═══ Material for the task

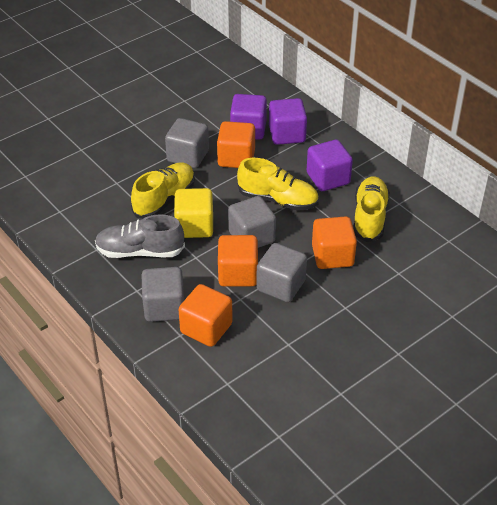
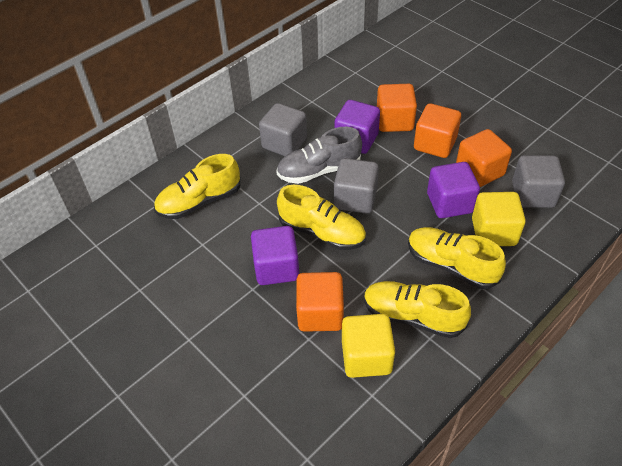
grey cube: 4 -> 3
yellow cube: 1 -> 2
yellow shoe: 3 -> 4

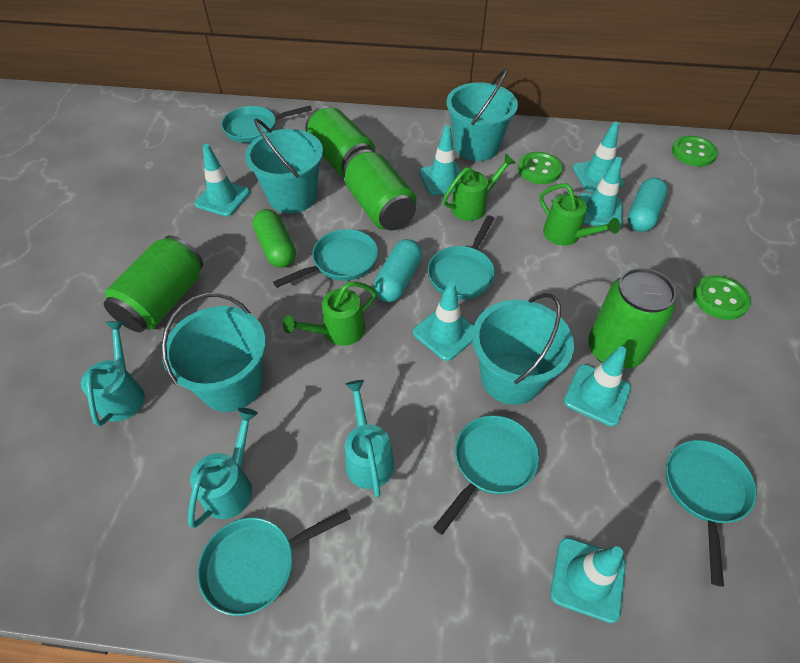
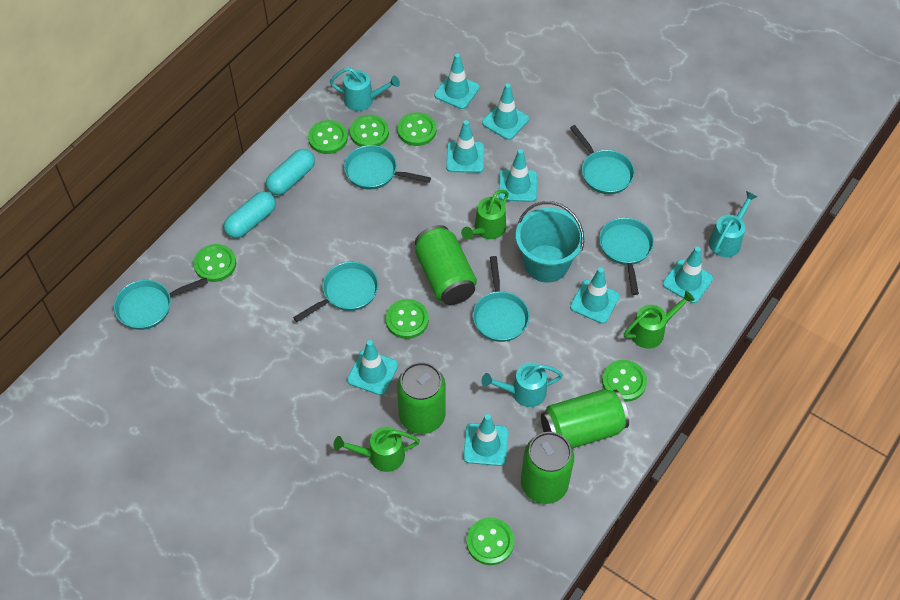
green button: 3 -> 7
green capsule: 1 -> 0
turquoise bucket: 4 -> 1
turquoise traffic cone: 7 -> 8

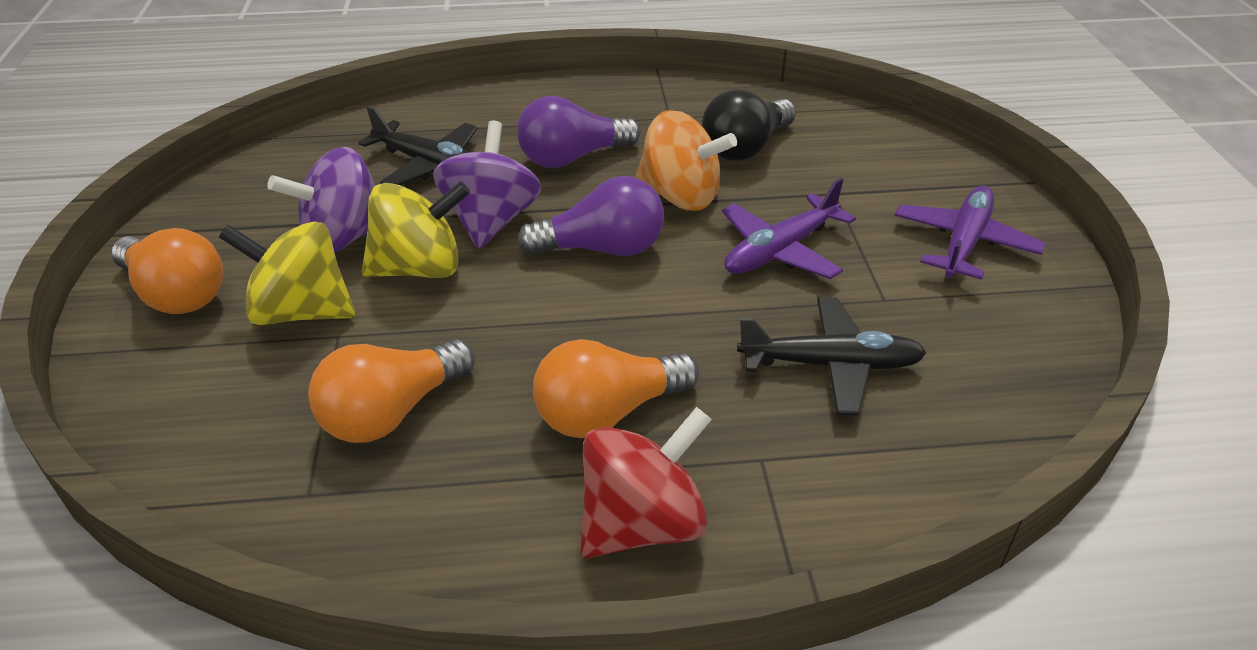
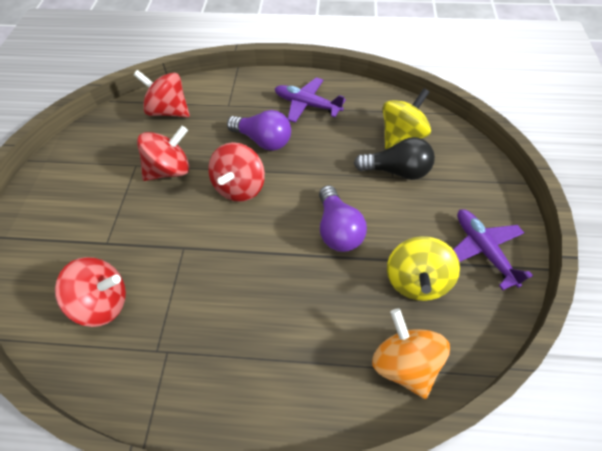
black plane: 2 -> 0
orange light bulb: 3 -> 0
purple spinning top: 2 -> 0
red spinning top: 1 -> 4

══════

:: Try it ::
Please go line by line through the records above, copying each one that holds the string "turquoise".

:: Output for this task ::
turquoise bucket: 4 -> 1
turquoise traffic cone: 7 -> 8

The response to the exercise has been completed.